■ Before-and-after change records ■
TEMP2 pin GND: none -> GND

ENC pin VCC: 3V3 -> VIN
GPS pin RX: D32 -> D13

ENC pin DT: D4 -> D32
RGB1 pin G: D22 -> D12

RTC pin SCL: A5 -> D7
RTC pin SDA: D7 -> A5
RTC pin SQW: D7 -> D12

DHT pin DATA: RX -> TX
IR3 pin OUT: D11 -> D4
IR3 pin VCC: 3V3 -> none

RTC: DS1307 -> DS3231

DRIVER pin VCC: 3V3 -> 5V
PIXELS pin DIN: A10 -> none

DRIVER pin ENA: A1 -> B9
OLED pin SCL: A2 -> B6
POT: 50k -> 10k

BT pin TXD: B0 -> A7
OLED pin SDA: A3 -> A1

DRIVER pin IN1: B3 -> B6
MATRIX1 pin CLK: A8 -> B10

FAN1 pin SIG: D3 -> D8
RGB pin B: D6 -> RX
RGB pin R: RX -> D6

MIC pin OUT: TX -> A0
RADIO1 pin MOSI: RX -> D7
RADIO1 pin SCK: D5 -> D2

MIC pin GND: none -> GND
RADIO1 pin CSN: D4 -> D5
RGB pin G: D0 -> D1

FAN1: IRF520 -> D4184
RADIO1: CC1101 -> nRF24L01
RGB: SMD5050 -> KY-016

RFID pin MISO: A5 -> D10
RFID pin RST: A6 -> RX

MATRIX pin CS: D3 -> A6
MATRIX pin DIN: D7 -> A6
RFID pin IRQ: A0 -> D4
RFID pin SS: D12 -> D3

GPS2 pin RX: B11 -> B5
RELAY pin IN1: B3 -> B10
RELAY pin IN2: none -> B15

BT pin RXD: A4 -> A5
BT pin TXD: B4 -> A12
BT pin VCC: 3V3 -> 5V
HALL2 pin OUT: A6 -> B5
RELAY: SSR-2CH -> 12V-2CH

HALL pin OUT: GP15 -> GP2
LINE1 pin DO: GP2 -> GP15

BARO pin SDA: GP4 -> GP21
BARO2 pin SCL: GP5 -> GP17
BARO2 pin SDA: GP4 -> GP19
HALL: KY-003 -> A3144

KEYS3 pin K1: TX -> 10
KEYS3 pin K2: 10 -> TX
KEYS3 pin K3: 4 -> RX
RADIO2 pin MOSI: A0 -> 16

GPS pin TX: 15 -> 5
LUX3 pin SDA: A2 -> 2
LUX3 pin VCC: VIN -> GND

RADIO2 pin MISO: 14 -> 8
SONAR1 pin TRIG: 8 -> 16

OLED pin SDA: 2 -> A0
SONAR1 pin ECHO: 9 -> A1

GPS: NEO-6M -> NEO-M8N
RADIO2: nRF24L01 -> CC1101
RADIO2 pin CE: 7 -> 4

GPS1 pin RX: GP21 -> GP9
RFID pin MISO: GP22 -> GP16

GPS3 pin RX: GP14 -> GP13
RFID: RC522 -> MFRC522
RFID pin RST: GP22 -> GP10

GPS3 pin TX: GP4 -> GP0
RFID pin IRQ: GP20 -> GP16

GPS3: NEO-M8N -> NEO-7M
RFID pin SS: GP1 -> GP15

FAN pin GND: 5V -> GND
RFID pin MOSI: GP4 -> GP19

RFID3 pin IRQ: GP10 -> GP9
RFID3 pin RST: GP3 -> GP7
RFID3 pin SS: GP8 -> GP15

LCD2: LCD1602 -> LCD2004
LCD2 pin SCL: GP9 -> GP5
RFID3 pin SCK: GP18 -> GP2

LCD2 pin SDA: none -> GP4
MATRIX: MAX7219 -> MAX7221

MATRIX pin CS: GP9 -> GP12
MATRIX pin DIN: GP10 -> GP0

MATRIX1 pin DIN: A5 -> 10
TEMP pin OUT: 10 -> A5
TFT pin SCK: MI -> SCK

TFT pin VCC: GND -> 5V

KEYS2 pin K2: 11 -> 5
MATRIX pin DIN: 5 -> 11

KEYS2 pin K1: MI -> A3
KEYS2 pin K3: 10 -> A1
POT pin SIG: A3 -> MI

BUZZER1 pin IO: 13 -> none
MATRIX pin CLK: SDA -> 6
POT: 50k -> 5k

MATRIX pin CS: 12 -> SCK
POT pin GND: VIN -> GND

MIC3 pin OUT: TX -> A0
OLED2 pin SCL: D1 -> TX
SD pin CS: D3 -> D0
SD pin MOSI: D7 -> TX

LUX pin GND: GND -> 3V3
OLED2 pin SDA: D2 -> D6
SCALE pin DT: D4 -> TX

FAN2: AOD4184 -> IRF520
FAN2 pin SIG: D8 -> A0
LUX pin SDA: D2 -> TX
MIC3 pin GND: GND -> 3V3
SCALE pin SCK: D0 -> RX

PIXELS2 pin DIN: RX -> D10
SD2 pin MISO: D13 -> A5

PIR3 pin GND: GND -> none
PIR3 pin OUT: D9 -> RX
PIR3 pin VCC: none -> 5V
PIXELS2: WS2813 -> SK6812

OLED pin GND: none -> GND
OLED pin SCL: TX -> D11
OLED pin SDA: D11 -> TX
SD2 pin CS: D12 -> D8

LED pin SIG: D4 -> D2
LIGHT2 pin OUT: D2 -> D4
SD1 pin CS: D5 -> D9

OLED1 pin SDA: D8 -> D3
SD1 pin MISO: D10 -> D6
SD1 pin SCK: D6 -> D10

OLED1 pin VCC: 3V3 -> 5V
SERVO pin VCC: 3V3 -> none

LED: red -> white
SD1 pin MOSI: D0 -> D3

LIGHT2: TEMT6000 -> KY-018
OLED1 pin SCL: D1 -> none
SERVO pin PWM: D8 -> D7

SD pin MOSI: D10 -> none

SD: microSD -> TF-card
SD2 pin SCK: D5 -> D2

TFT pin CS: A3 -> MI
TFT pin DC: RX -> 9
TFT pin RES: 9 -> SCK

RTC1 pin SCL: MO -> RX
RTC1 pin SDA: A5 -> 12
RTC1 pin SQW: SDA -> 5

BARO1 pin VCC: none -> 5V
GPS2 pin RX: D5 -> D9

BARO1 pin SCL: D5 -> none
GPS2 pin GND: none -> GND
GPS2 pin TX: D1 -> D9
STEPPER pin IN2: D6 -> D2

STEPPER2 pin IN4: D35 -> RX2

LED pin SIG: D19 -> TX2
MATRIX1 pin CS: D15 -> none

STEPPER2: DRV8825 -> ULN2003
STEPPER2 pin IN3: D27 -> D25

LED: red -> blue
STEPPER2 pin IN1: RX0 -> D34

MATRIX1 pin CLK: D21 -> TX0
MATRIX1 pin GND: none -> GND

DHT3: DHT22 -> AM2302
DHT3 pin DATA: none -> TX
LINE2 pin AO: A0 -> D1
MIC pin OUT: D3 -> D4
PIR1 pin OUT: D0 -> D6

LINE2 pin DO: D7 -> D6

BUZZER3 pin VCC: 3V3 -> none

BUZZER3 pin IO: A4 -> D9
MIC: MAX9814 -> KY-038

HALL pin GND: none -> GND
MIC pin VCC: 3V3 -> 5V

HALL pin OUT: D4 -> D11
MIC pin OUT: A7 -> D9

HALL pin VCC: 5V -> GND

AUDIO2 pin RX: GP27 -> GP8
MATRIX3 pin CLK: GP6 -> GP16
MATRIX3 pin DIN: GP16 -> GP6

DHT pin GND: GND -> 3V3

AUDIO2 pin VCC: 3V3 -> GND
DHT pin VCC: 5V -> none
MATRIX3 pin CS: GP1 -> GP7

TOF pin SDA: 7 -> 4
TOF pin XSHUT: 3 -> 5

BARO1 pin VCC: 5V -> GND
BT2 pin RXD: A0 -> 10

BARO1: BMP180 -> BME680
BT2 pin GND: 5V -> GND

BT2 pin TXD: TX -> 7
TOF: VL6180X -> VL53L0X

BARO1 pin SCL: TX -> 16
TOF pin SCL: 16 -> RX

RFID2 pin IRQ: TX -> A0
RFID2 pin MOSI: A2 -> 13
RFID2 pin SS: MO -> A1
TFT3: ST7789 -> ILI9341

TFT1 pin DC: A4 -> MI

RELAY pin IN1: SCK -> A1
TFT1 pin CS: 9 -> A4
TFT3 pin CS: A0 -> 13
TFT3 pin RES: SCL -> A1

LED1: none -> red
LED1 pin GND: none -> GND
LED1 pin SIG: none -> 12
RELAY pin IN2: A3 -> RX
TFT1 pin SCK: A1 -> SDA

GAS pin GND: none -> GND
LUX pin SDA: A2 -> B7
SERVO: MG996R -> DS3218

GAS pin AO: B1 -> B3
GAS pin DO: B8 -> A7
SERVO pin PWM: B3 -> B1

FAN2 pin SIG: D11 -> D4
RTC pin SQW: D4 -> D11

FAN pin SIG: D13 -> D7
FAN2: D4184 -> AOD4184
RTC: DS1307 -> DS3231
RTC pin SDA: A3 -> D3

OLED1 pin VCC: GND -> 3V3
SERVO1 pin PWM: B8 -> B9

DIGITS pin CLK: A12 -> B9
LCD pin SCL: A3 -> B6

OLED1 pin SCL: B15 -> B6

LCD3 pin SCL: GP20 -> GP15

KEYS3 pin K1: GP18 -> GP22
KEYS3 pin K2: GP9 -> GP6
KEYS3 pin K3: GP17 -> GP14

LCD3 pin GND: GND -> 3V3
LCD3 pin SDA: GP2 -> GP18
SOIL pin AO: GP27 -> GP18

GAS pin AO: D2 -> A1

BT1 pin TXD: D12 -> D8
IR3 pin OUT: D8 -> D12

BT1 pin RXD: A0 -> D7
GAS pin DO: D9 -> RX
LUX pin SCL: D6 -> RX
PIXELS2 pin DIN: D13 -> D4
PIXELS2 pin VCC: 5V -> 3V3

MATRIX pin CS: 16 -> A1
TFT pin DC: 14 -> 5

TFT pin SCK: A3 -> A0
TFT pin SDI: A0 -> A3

■ Task prompt ■
For the records above, count the lines holding the word "MOSI" and give only that number.

■ Expected output ■
7